--- The data ---
====
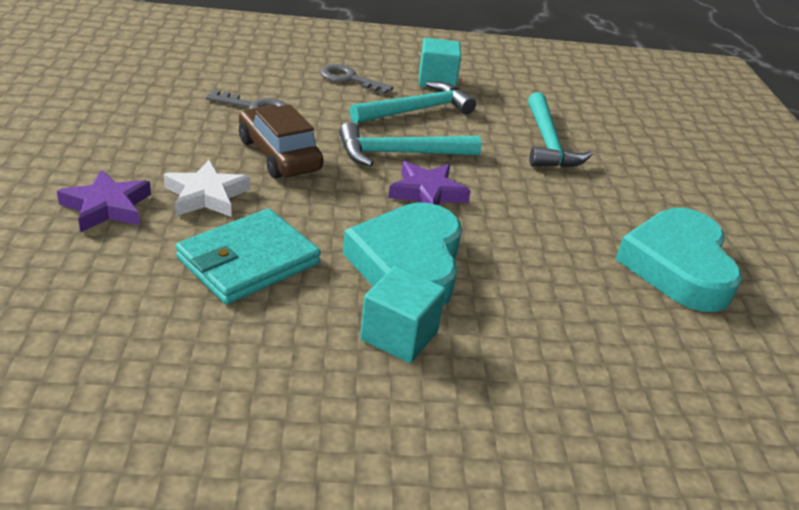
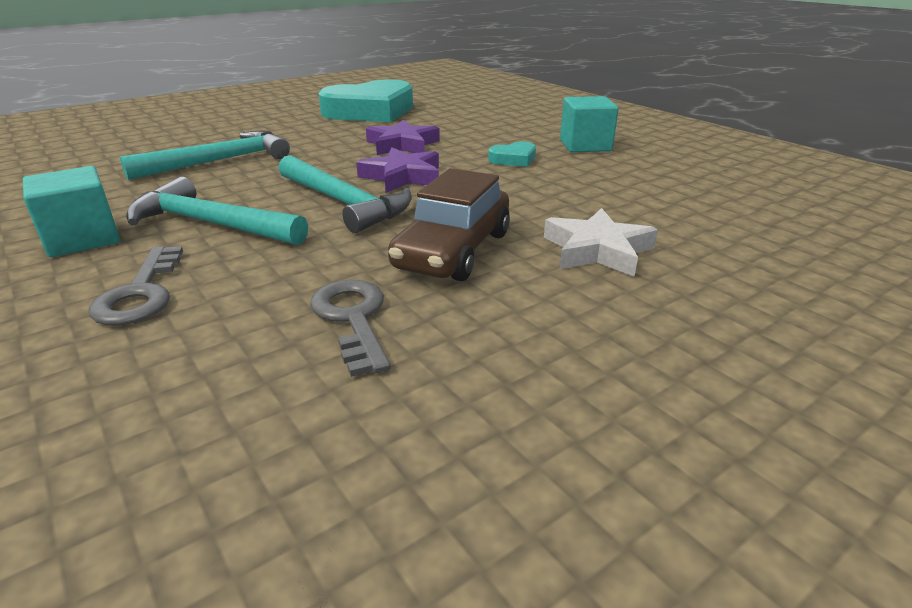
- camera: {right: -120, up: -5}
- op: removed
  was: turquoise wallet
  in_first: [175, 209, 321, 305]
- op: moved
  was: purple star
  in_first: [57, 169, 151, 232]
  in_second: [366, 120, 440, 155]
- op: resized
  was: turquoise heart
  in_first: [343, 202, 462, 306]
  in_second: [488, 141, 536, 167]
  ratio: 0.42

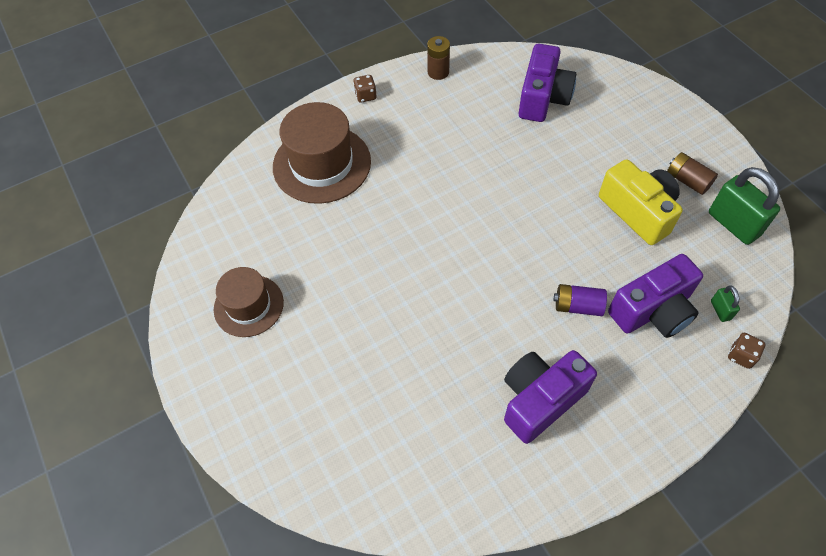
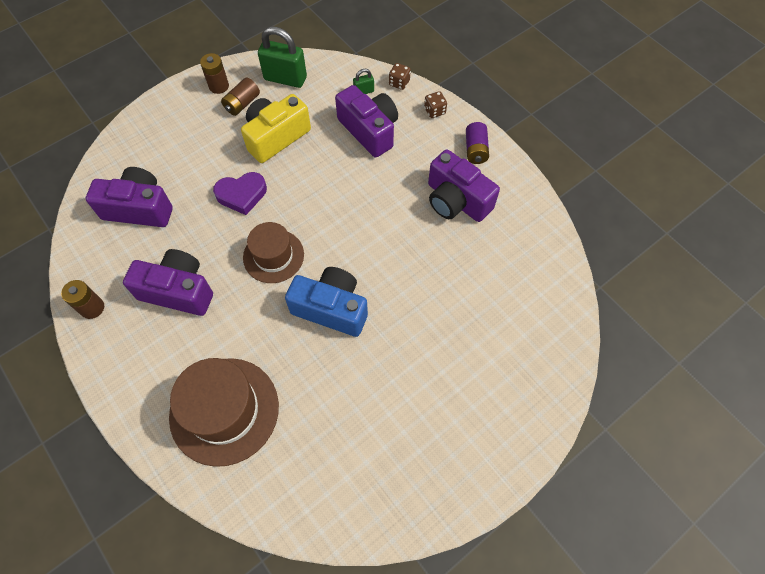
- camera: {right: -100, up: 5}
- op: added
  now: purple camera
  in_second: [123, 249, 213, 316]
- op: added
  now: brown battery
  in_second: [200, 53, 229, 94]
- op: added
  now: purple heart
  in_second: [213, 172, 267, 215]
- op: added
  now: blue camera
  in_second: [285, 267, 368, 337]
- op: moved
  was: brown hat
  in_first: [214, 267, 284, 337]
  in_second: [243, 222, 304, 283]
- op: moved
  was: brown dice
  in_first: [353, 75, 377, 103]
  in_second: [424, 91, 447, 118]
- op: moved
  was: purple battery
  in_first: [554, 284, 607, 316]
  in_second: [466, 122, 489, 164]
- op: turned
  was: green padlock
  in_first: [709, 167, 780, 245]
  in_second: [258, 26, 307, 88]
  clockwise: 60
====
--- Task statement ---
Would you please repeat the lines above exactly, from the first line of the listing through the line holding "was: brown hat", with nothing added and no pictures?

--- Response ---
- camera: {right: -120, up: -5}
- op: removed
  was: turquoise wallet
  in_first: [175, 209, 321, 305]
- op: moved
  was: purple star
  in_first: [57, 169, 151, 232]
  in_second: [366, 120, 440, 155]
- op: resized
  was: turquoise heart
  in_first: [343, 202, 462, 306]
  in_second: [488, 141, 536, 167]
  ratio: 0.42

- camera: {right: -100, up: 5}
- op: added
  now: purple camera
  in_second: [123, 249, 213, 316]
- op: added
  now: brown battery
  in_second: [200, 53, 229, 94]
- op: added
  now: purple heart
  in_second: [213, 172, 267, 215]
- op: added
  now: blue camera
  in_second: [285, 267, 368, 337]
- op: moved
  was: brown hat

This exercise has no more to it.